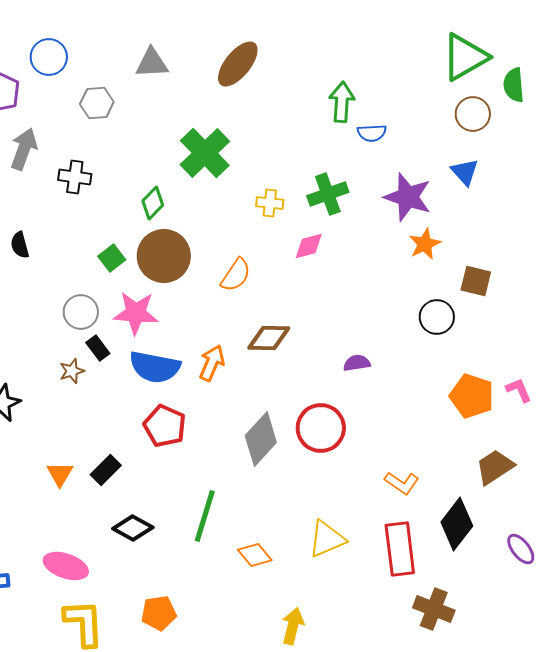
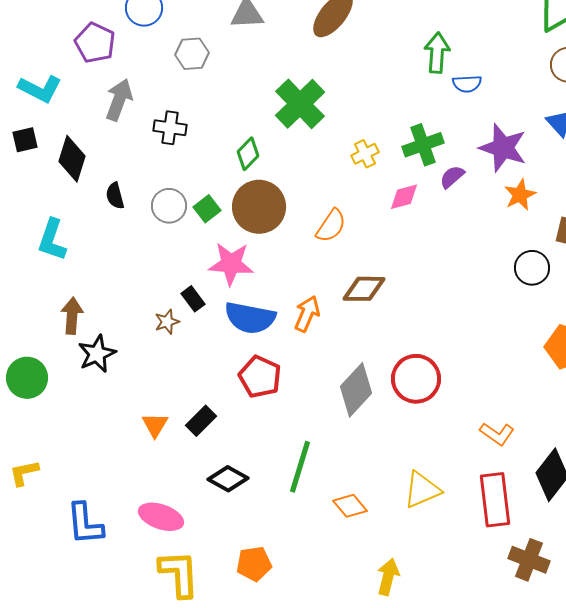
yellow cross: (270, 203) -> (365, 154), turned -32
gray circle: (81, 312) -> (169, 206), moved
purple semicircle: (357, 363) -> (452, 177), moved, turned -32

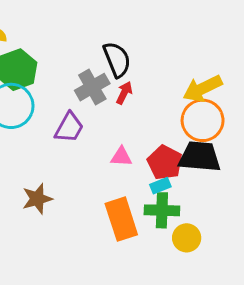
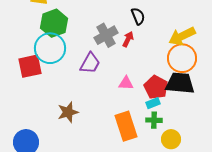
black semicircle: (117, 59) -> (138, 16), moved, size x0.7
green cross: (162, 210) -> (154, 120), size x0.7

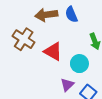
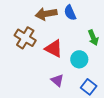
purple triangle: (67, 85) -> (57, 80), moved, turned -32

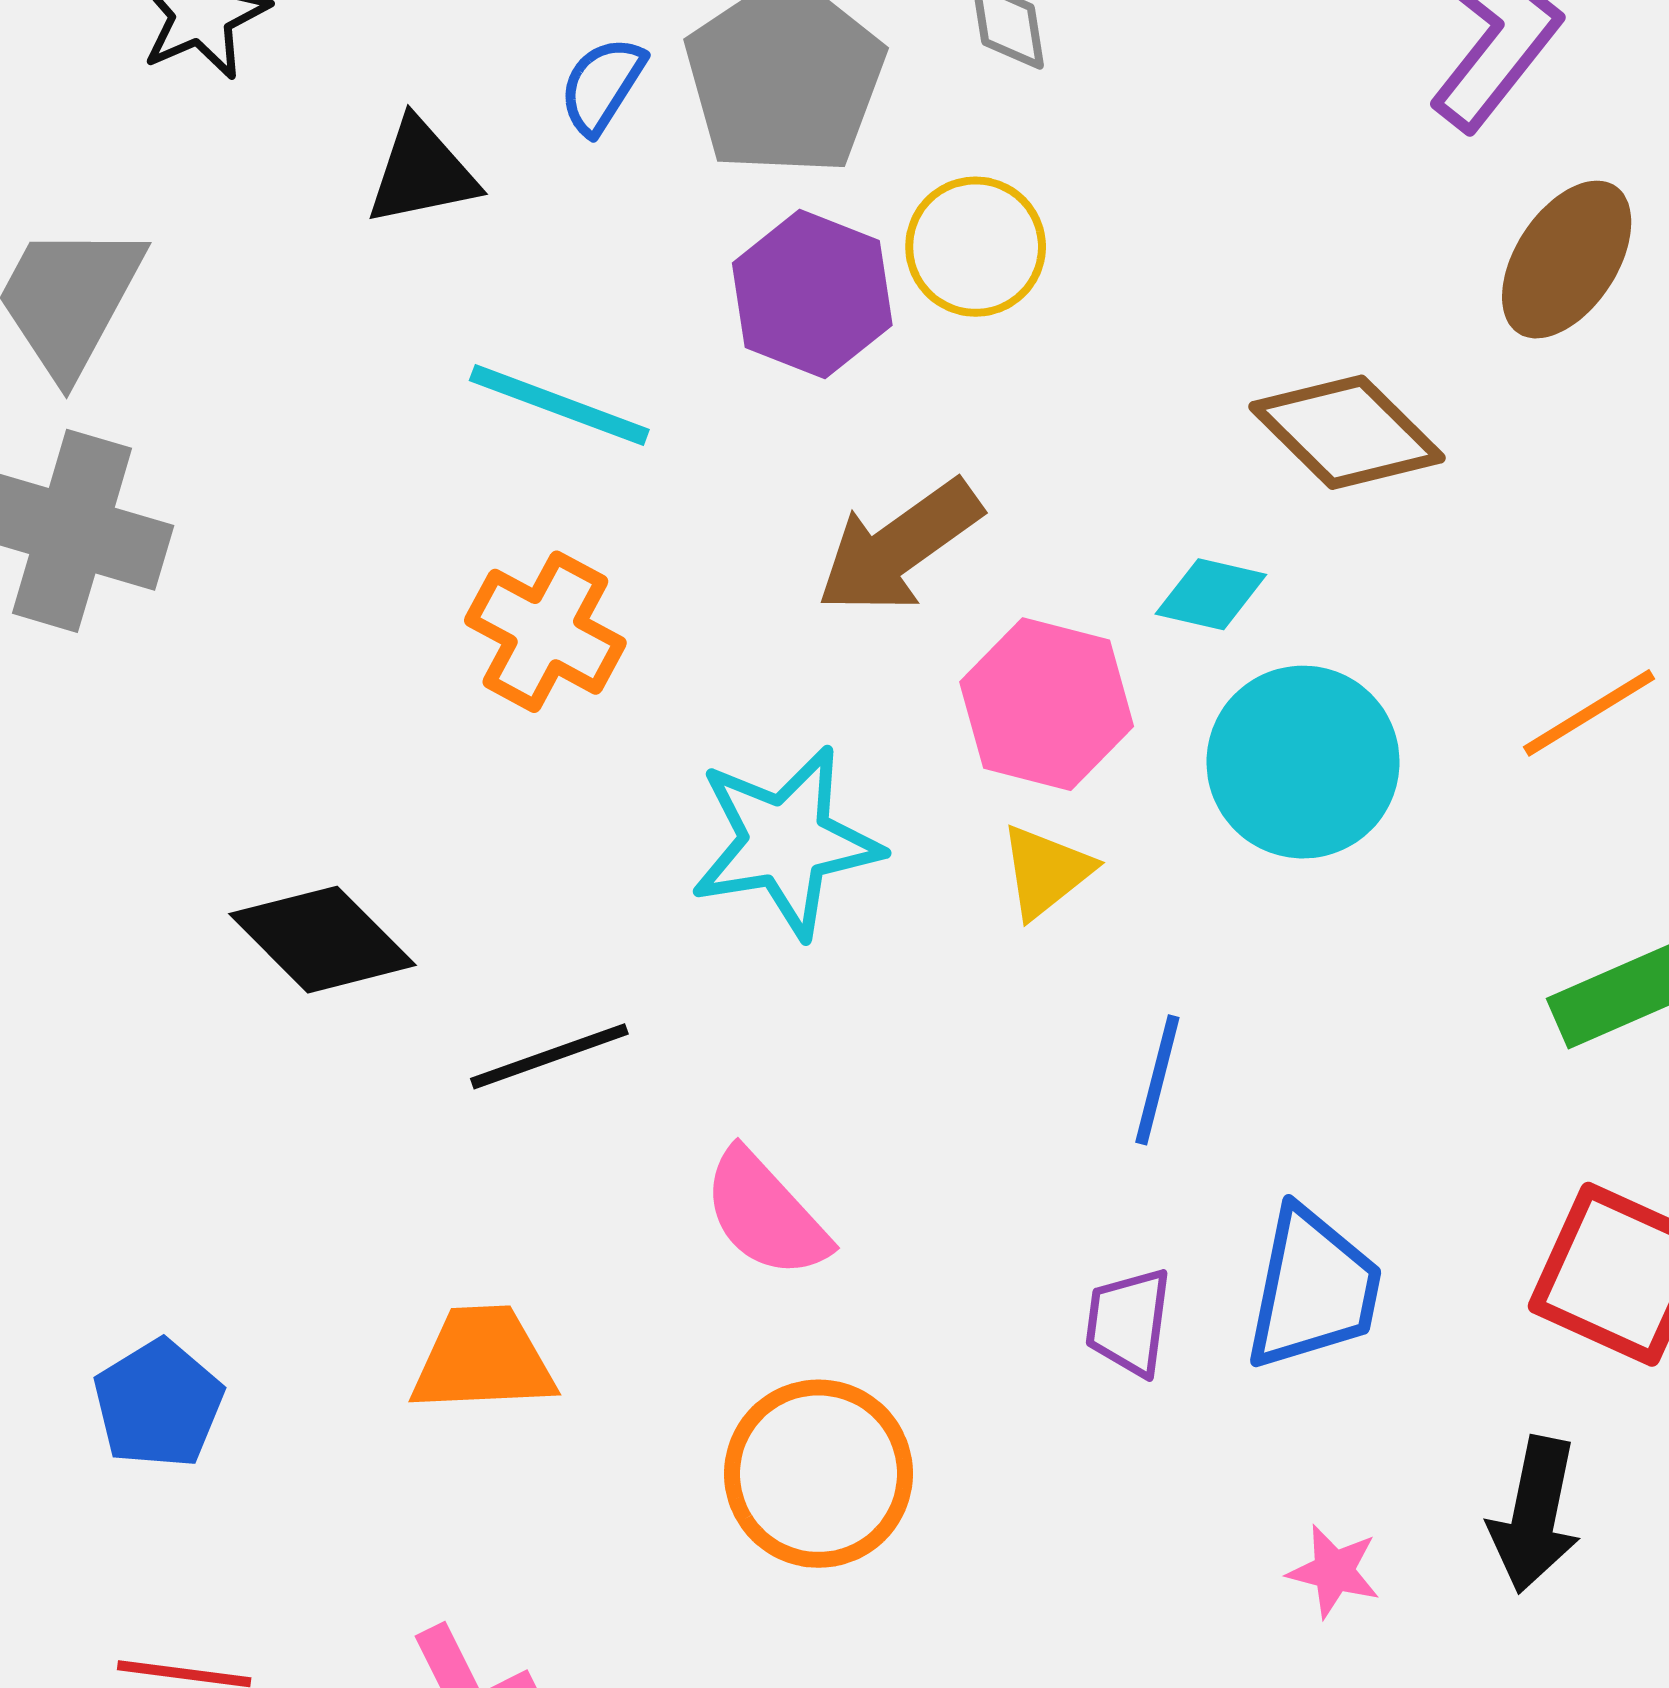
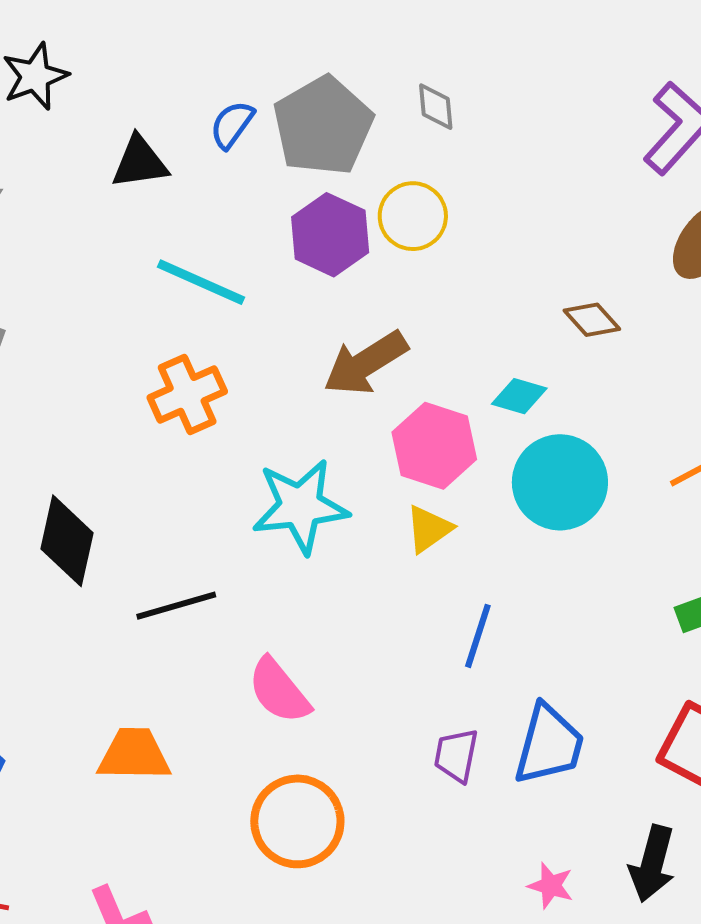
brown diamond: (1347, 432) -> (592, 320), size x0.6
orange cross: (545, 632) -> (187, 394), turned 34
black diamond: (322, 940) -> (67, 541), turned 54

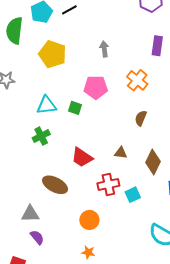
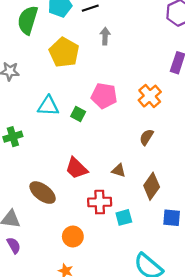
gray arrow: (104, 49) -> (105, 36), moved
green cross: (41, 136) -> (13, 137), moved

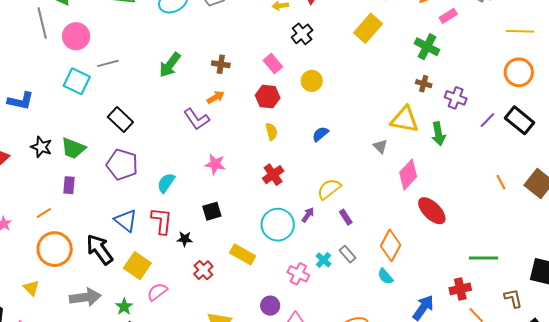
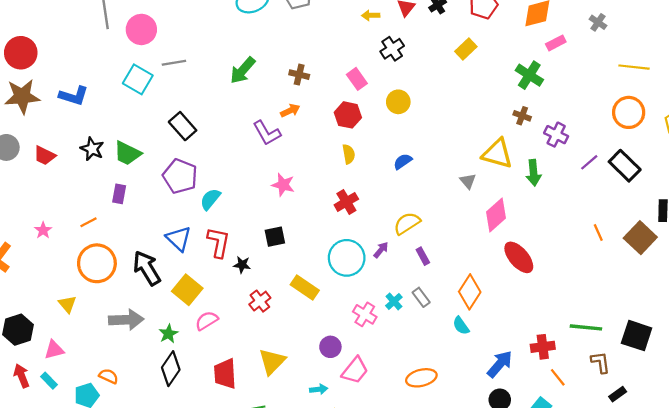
yellow rectangle: (368, 28) -> (466, 49), size x0.7
cyan semicircle: (166, 183) -> (210, 199), moved
green line: (484, 258) -> (586, 327), moved

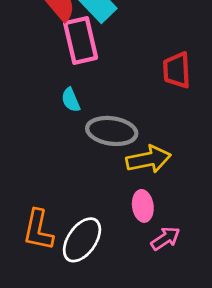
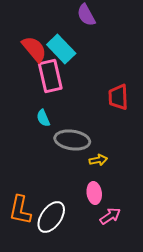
yellow arrow: (148, 159) -> (98, 160), size x0.6

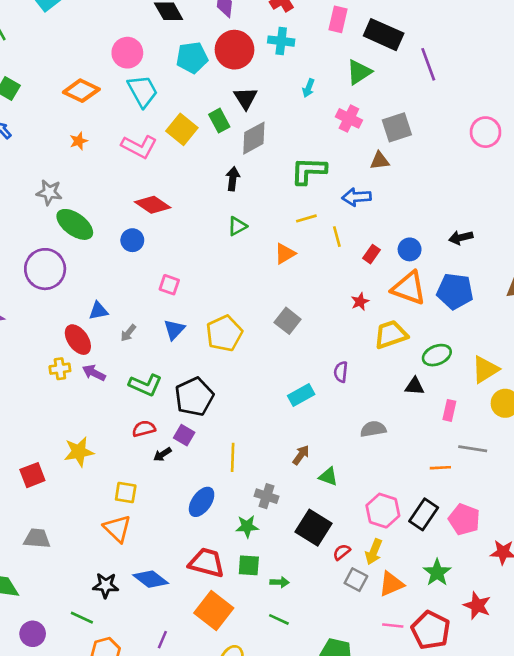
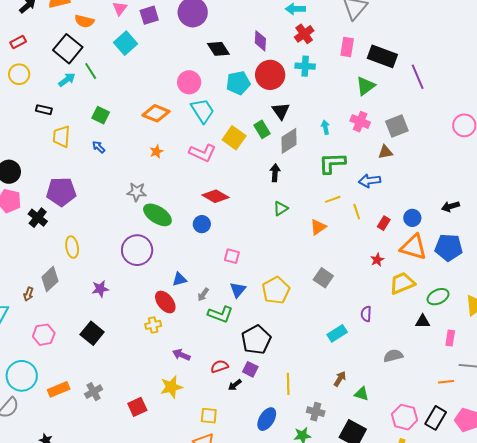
cyan arrow: (308, 88) -> (325, 127), moved, turned 152
purple arrow: (94, 373) -> (181, 355), moved
green L-shape: (145, 385) -> (220, 314), moved

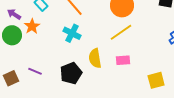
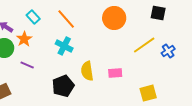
yellow line: (121, 32) -> (144, 45), moved
purple line: (35, 71) -> (27, 65), moved

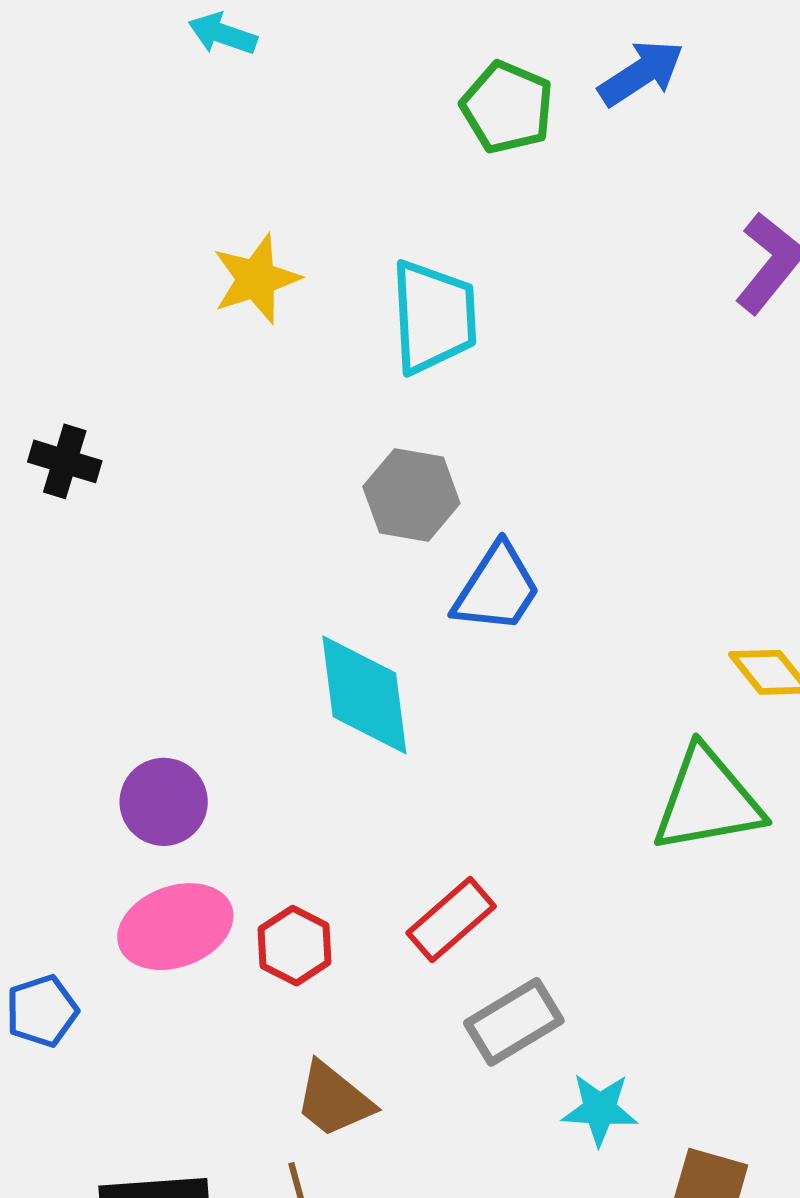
- - - - -
Give back one number only: the count of lines in the entries that hold the string "diamond".

*PROBLEM SOLUTION*.
2